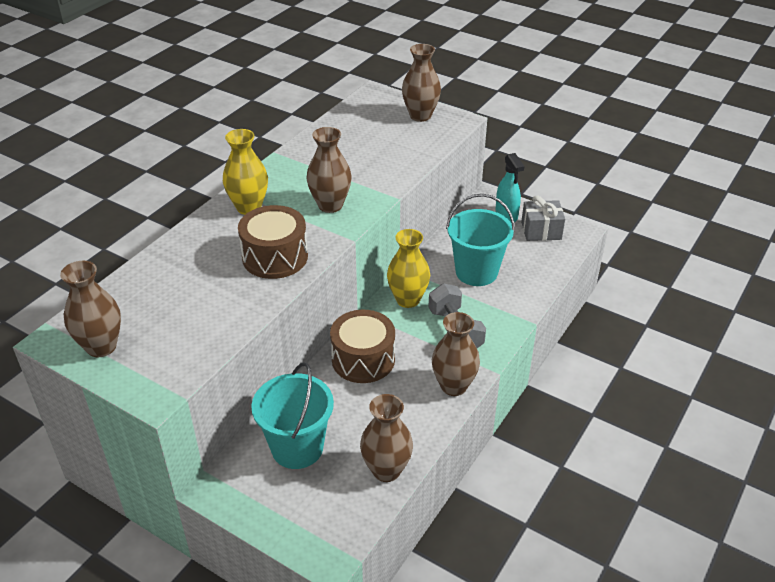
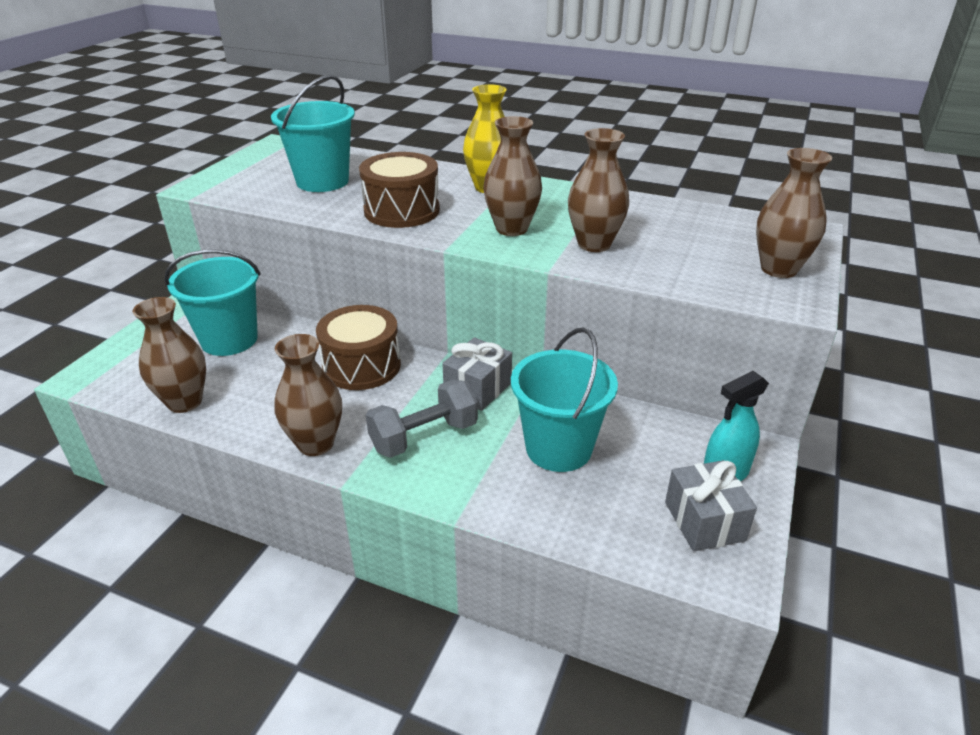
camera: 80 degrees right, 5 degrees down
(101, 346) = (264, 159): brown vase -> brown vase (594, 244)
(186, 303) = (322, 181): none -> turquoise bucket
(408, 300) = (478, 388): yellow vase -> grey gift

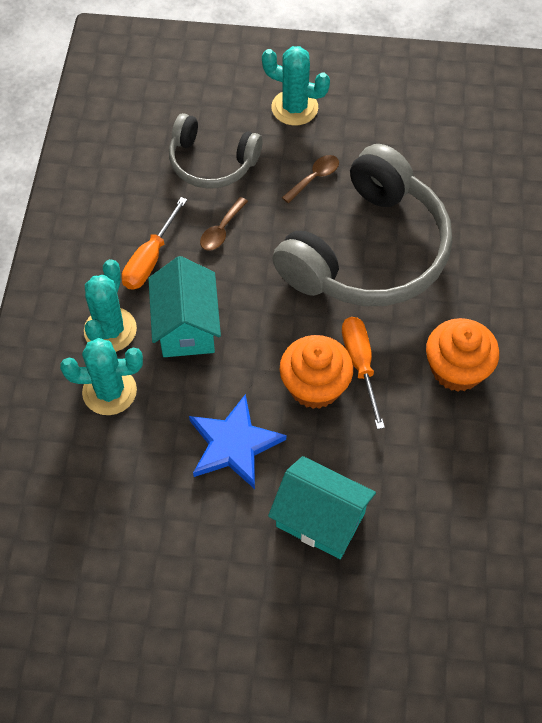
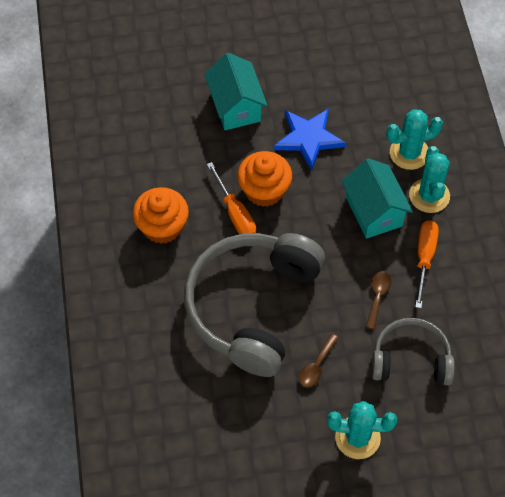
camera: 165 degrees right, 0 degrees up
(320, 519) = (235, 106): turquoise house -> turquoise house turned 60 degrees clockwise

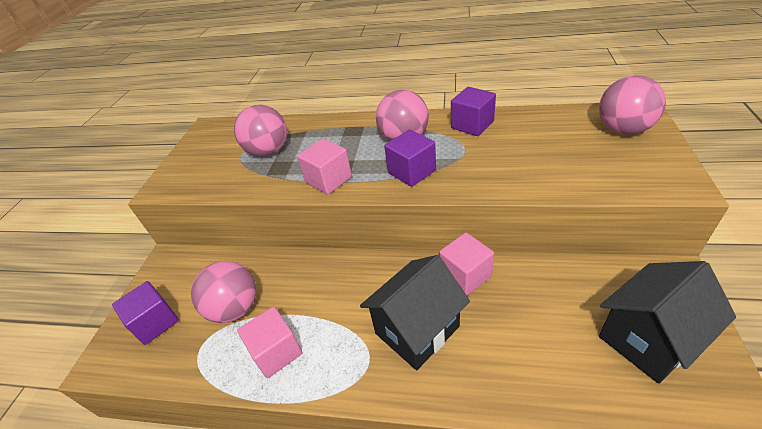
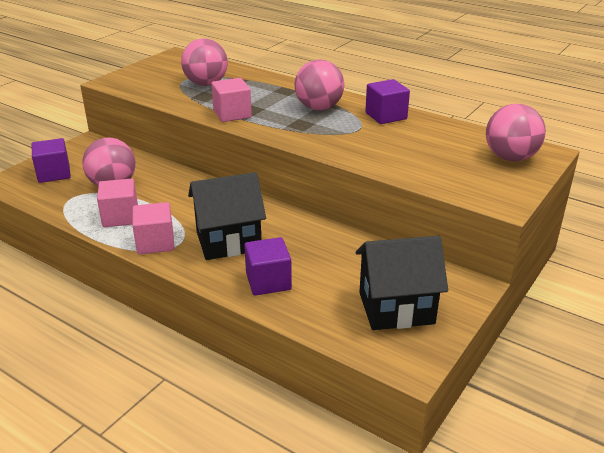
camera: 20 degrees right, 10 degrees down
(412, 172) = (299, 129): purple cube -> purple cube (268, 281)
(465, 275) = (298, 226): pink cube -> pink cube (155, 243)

┄┄┄┄┄┄┄┄┄┄┄┄┄┄┄┄┄┄┄┄

Each of the entries above must be output exactly, with none of the pictures.

Problem solution:
camera: 80 degrees right, 5 degrees down
(101, 346) = (264, 159): brown vase -> brown vase (594, 244)
(186, 303) = (322, 181): none -> turquoise bucket
(408, 300) = (478, 388): yellow vase -> grey gift

camera: 165 degrees right, 0 degrees up
(320, 519) = (235, 106): turquoise house -> turquoise house turned 60 degrees clockwise

camera: 20 degrees right, 10 degrees down
(412, 172) = (299, 129): purple cube -> purple cube (268, 281)
(465, 275) = (298, 226): pink cube -> pink cube (155, 243)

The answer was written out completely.